**Object transformation records:**
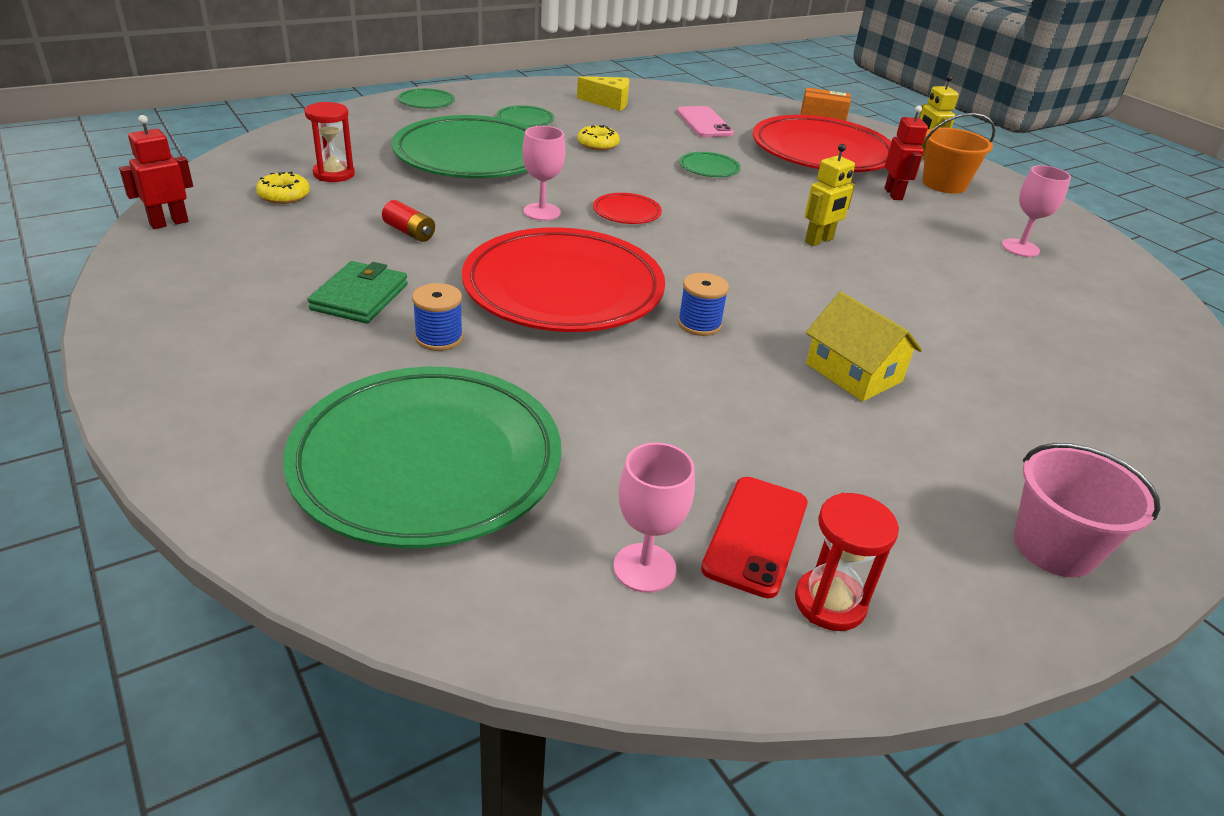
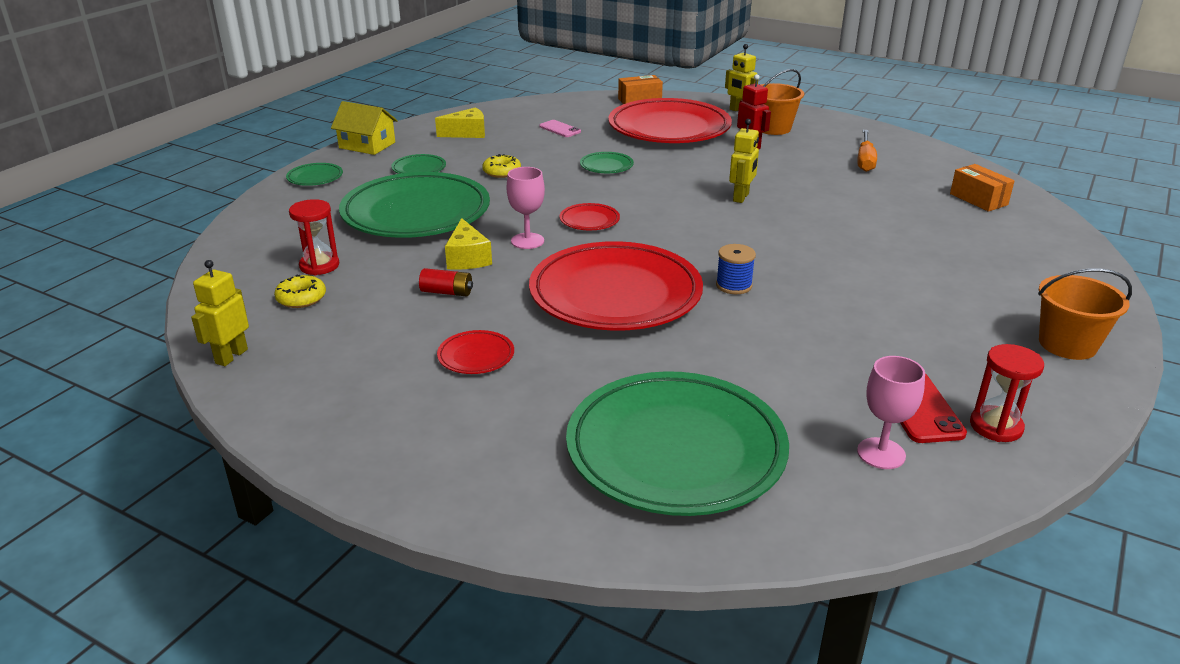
camera: 25 degrees left, 5 degrees down
(169, 223) = (231, 356): red robot -> yellow robot
(360, 297) = (476, 356): green wallet -> red plate
(439, 338) = (573, 363): blue spool -> none
(466, 209) = (467, 258): none -> yellow cheese
(704, 123) = (560, 129): pink phone -> pink phone, size x0.65
(853, 373) = (860, 282): yellow house -> yellow house (367, 145)
(1020, 248) = (865, 160): pink goblet -> orange screwdriver
(1054, 547) = (1067, 344): pink bucket -> orange bucket
(1127, 335) = (978, 199): none -> orange box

**ABOUT THIS TASK:** For the entries above, return an exact copy that omits the images.

**ANSWER SPACE:**
camera: 25 degrees left, 5 degrees down
(169, 223) = (231, 356): red robot -> yellow robot
(360, 297) = (476, 356): green wallet -> red plate
(439, 338) = (573, 363): blue spool -> none
(466, 209) = (467, 258): none -> yellow cheese
(704, 123) = (560, 129): pink phone -> pink phone, size x0.65
(853, 373) = (860, 282): yellow house -> yellow house (367, 145)
(1020, 248) = (865, 160): pink goblet -> orange screwdriver
(1054, 547) = (1067, 344): pink bucket -> orange bucket
(1127, 335) = (978, 199): none -> orange box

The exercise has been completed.